▶ [Your objective] Pictures do not belong in your copy. Repeat all the other data exactly.

▶ [Supplied data]
= = =
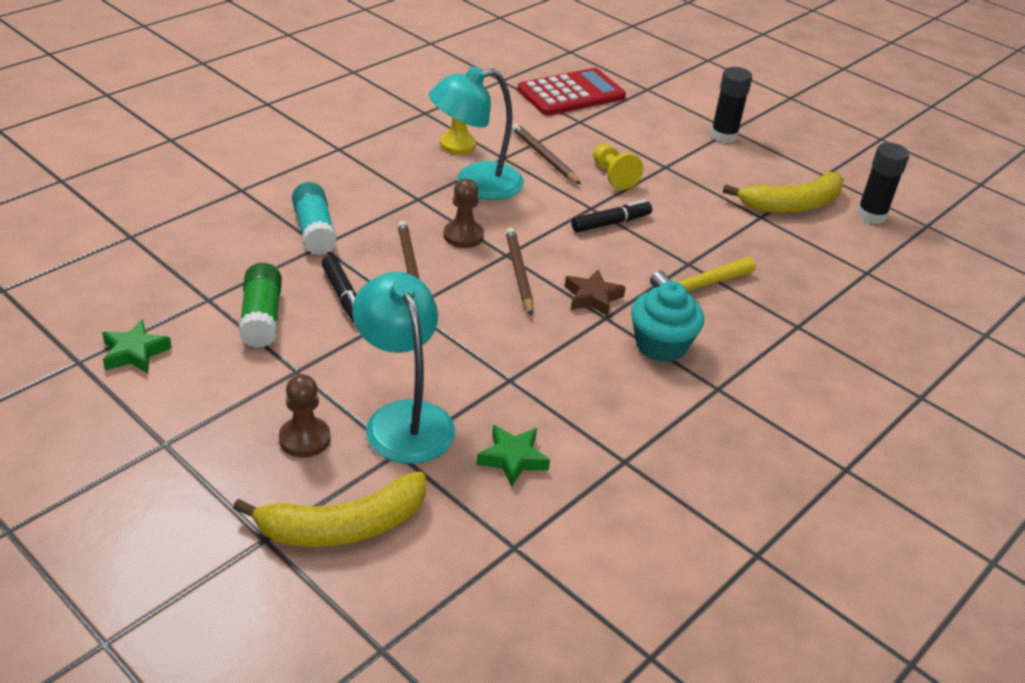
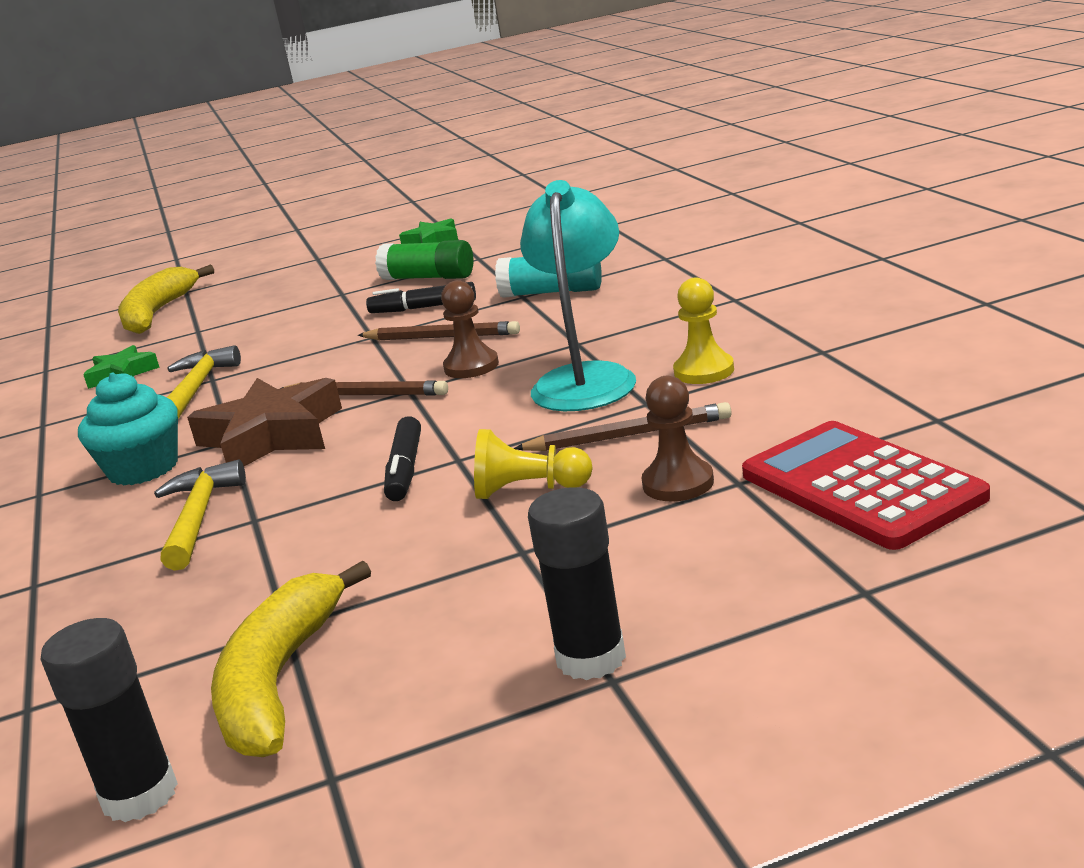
camera: 125 degrees right, 15 degrees down
(304, 439) = (259, 299): brown pawn -> brown pawn (678, 483)
(404, 418) = (230, 333): turquoise lamp -> none
(528, 381) = (197, 387): none -> yellow hammer
(571, 93) = (860, 486): red calculator -> red calculator turned 150 degrees clockwise
(592, 297) = (271, 436): brown star -> brown star, size x1.79

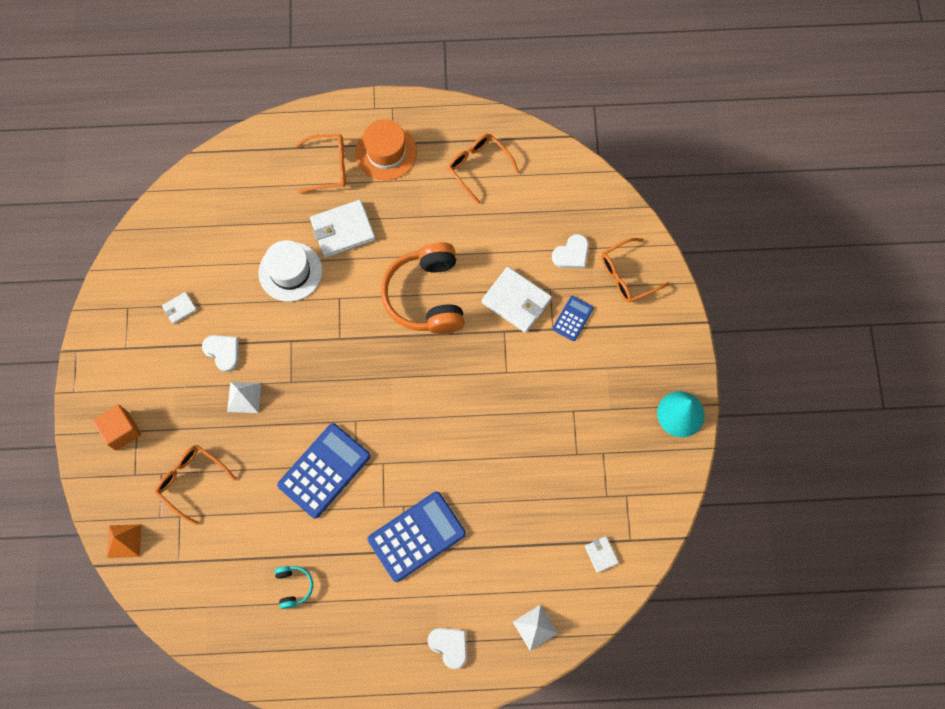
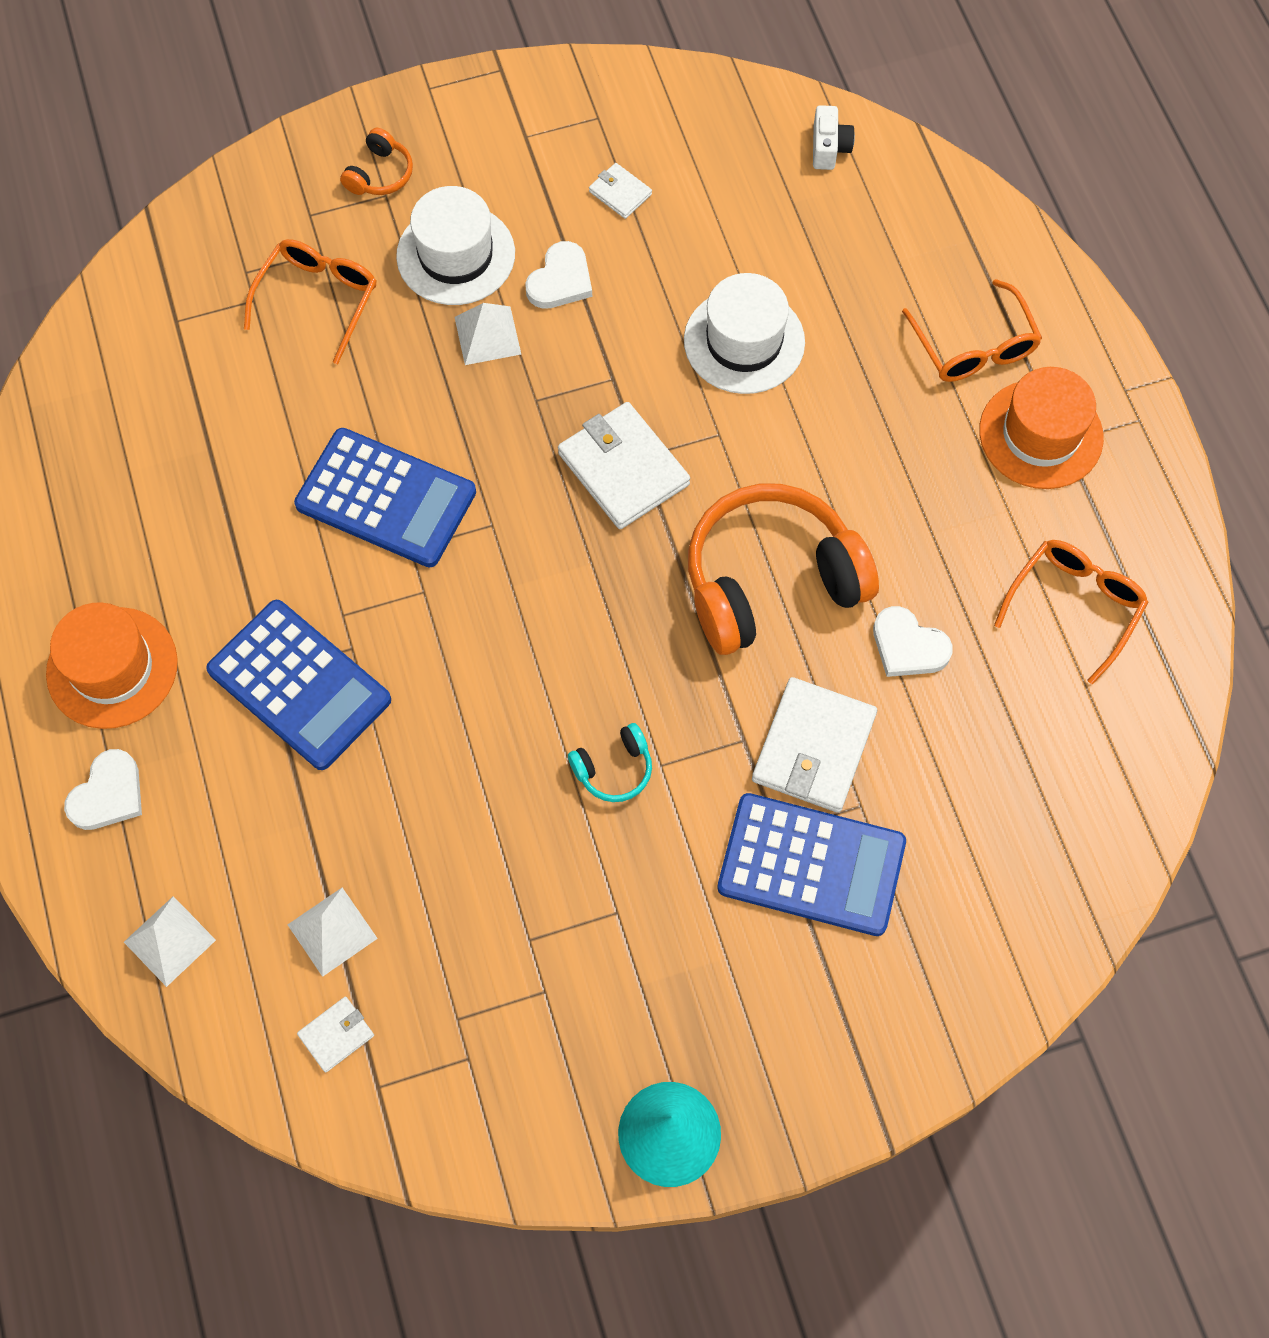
camera: 75 degrees right, 5 degrees down
(122, 431) = (380, 174): orange cube -> orange headphones
(124, 540) = (195, 233): orange pyramid -> none
(188, 402) = (456, 255): none -> white hat
(190, 198) = (829, 148): none -> white camera
(293, 586) = (168, 507): turquoise headphones -> turquoise headphones (614, 769)
(343, 230) = (855, 404): white wallet -> white wallet (623, 469)
(379, 632) = (112, 668): none -> orange hat
(550, 546) = (332, 931): none -> white pyramid
(571, 254) = (950, 830): white heart -> white heart (908, 646)
(572, 318) = (811, 865): blue calculator -> blue calculator, size x1.96
(627, 275) = (941, 954): orange glasses -> none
= = =
▶ [Response]
camera: 125 degrees right, 15 degrees down
(304, 439) = (259, 299): brown pawn -> brown pawn (678, 483)
(404, 418) = (230, 333): turquoise lamp -> none
(528, 381) = (197, 387): none -> yellow hammer
(571, 93) = (860, 486): red calculator -> red calculator turned 150 degrees clockwise
(592, 297) = (271, 436): brown star -> brown star, size x1.79

camera: 75 degrees right, 5 degrees down
(122, 431) = (380, 174): orange cube -> orange headphones
(124, 540) = (195, 233): orange pyramid -> none
(188, 402) = (456, 255): none -> white hat
(190, 198) = (829, 148): none -> white camera
(293, 586) = (168, 507): turquoise headphones -> turquoise headphones (614, 769)
(343, 230) = (855, 404): white wallet -> white wallet (623, 469)
(379, 632) = (112, 668): none -> orange hat
(550, 546) = (332, 931): none -> white pyramid
(571, 254) = (950, 830): white heart -> white heart (908, 646)
(572, 318) = (811, 865): blue calculator -> blue calculator, size x1.96
(627, 275) = (941, 954): orange glasses -> none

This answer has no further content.